== EXERCISE MATERIALS

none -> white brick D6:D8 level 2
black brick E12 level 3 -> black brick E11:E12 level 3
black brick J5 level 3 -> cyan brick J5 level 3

====
== EXERCISE MATERIALS

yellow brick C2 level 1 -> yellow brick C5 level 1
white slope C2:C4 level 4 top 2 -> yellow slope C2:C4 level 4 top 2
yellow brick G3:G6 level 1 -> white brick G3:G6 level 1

====

* [EXERCISE DESCRIPTION] Restate word for word only the lines above from the line containing "none -> white brick D6:D8 level 2" to the line containing "black brick J5", both of them included.

* [RESPONSE BELOW]
none -> white brick D6:D8 level 2
black brick E12 level 3 -> black brick E11:E12 level 3
black brick J5 level 3 -> cyan brick J5 level 3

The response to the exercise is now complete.